PROBLEM TO SOLVE: If a record contains an image, leave the image out and repeat everything else exactly.

DATA TO EXAMINE:
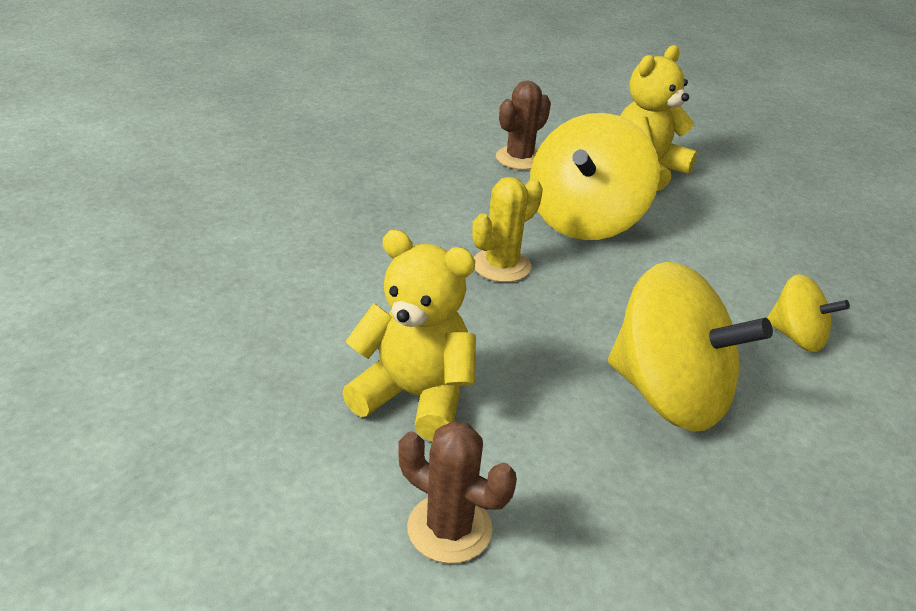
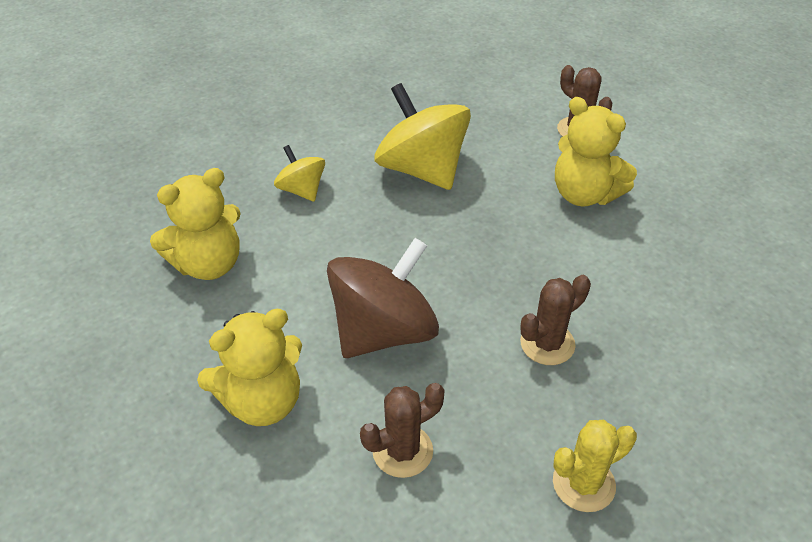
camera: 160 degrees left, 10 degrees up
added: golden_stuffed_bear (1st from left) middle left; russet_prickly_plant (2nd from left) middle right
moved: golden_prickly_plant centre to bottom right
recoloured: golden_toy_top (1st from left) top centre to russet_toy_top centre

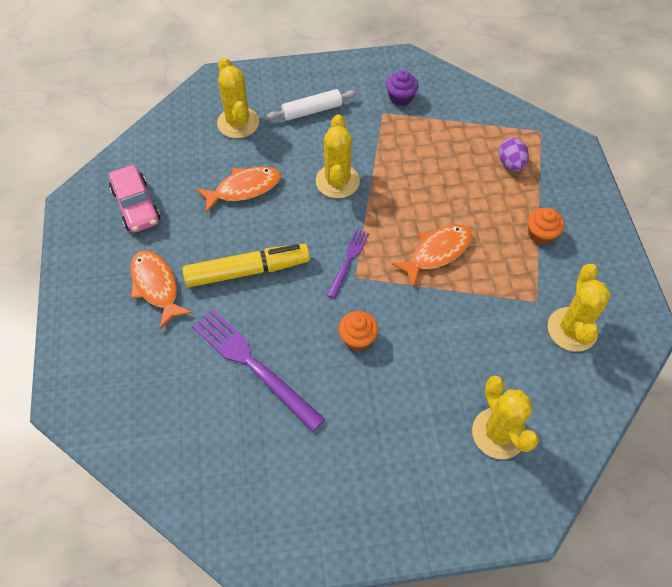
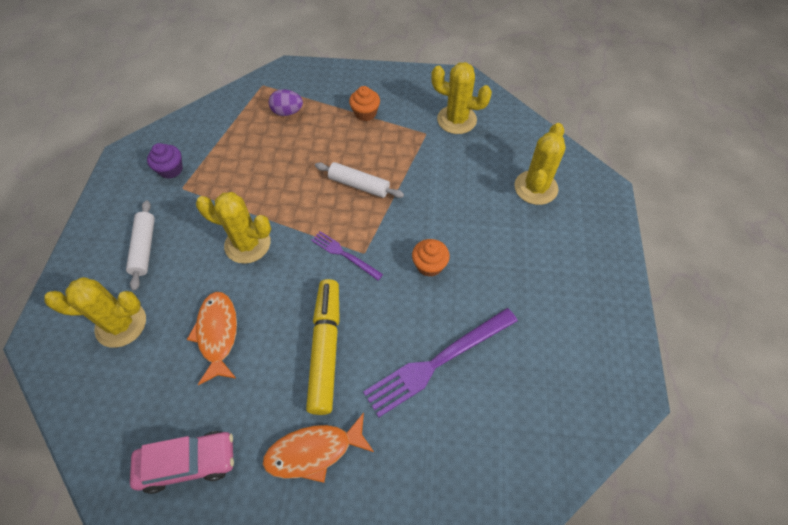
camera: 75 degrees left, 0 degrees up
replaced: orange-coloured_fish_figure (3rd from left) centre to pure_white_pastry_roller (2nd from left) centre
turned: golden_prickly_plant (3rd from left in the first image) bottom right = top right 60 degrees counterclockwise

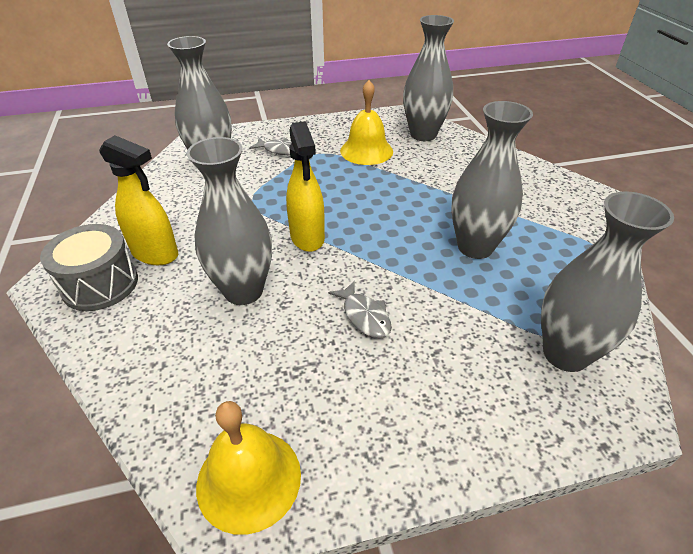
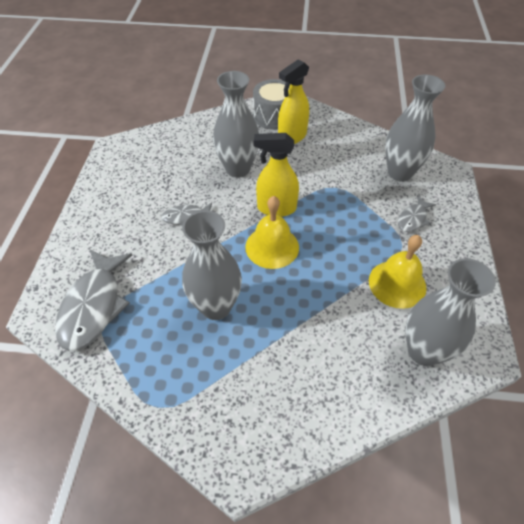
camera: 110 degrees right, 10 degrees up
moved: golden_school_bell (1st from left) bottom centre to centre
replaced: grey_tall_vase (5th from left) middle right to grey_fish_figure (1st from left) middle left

EXERCISE RESPONSE:
camera: 160 degrees left, 10 degrees up
added: golden_stuffed_bear (1st from left) middle left; russet_prickly_plant (2nd from left) middle right
moved: golden_prickly_plant centre to bottom right
recoloured: golden_toy_top (1st from left) top centre to russet_toy_top centre

camera: 75 degrees left, 0 degrees up
replaced: orange-coloured_fish_figure (3rd from left) centre to pure_white_pastry_roller (2nd from left) centre
turned: golden_prickly_plant (3rd from left in the first image) bottom right = top right 60 degrees counterclockwise

camera: 110 degrees right, 10 degrees up
moved: golden_school_bell (1st from left) bottom centre to centre
replaced: grey_tall_vase (5th from left) middle right to grey_fish_figure (1st from left) middle left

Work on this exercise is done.